● **Data extract**:
################
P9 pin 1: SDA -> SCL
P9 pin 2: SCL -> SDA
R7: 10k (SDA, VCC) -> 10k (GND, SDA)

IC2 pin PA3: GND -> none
################
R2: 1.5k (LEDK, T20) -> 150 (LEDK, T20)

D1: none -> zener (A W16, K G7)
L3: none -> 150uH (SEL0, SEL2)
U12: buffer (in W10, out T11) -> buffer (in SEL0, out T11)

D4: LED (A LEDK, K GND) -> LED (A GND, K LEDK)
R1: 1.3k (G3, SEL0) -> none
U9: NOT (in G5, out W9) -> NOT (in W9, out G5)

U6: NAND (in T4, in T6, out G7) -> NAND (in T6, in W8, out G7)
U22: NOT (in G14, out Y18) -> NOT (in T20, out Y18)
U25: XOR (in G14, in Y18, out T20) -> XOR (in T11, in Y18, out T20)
################
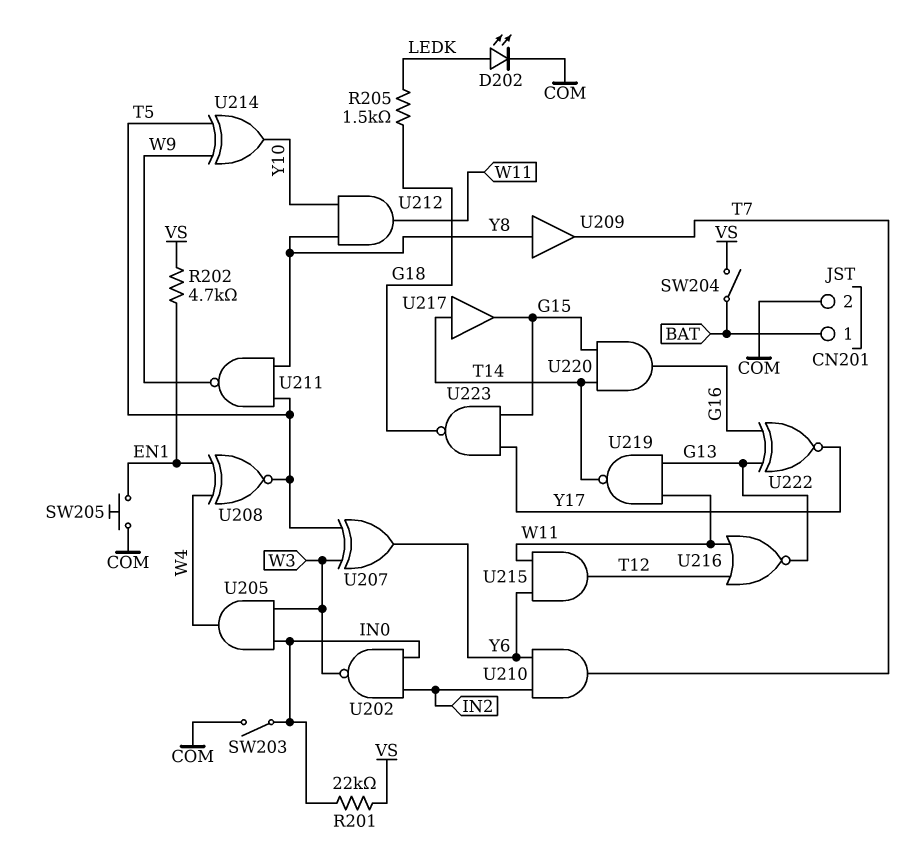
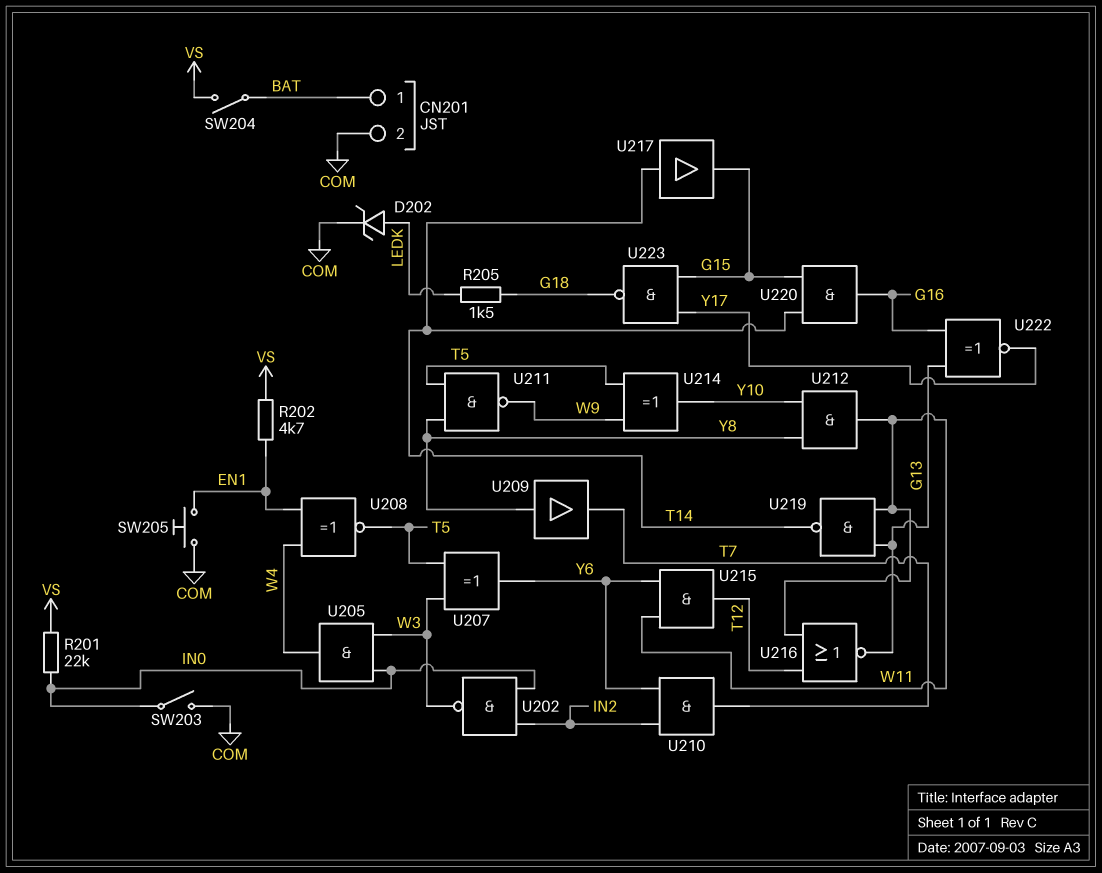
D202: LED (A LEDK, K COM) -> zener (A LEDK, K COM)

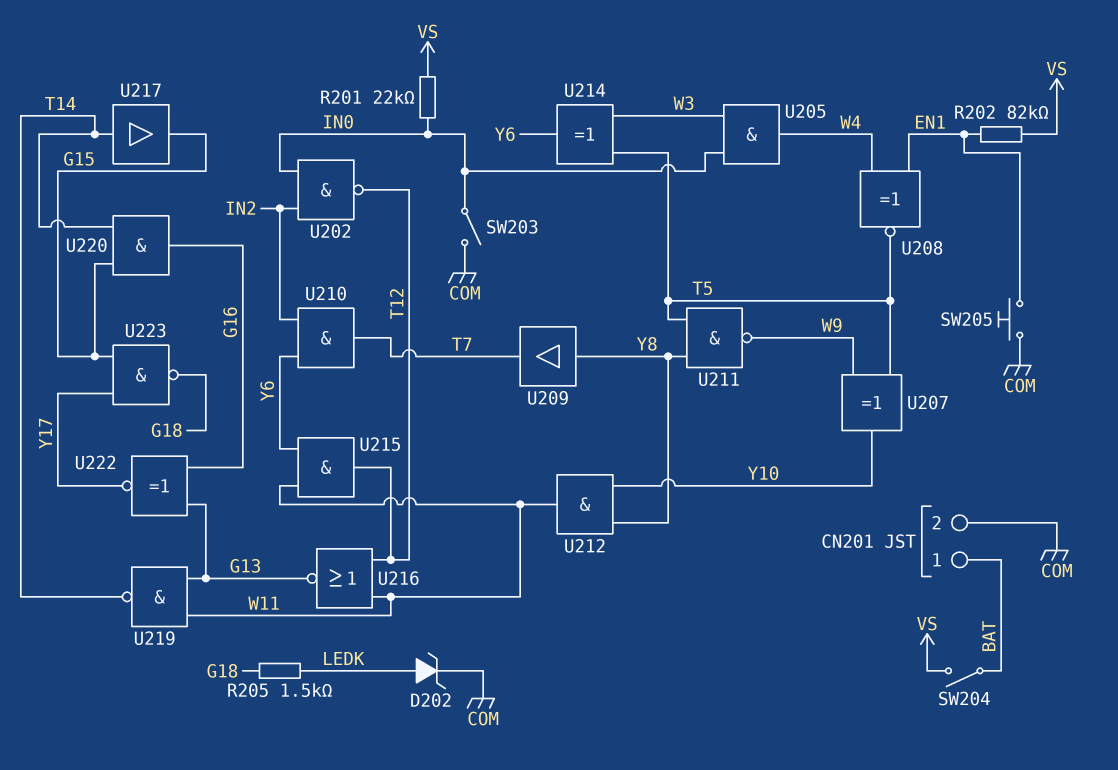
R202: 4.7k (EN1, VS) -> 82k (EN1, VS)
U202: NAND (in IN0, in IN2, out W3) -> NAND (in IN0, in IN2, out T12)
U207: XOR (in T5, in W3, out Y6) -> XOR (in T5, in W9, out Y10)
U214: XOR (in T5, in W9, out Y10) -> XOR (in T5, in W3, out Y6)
################
● **What the task asks**: Above are the records; from them, give again exactly the lines from the one containing "P9 pin 1: SDA -> SCL" to the one containing "IC2 pin PA3: GND -> none", both lines included, and nothing more.

● **Result of the exercise**:
P9 pin 1: SDA -> SCL
P9 pin 2: SCL -> SDA
R7: 10k (SDA, VCC) -> 10k (GND, SDA)

IC2 pin PA3: GND -> none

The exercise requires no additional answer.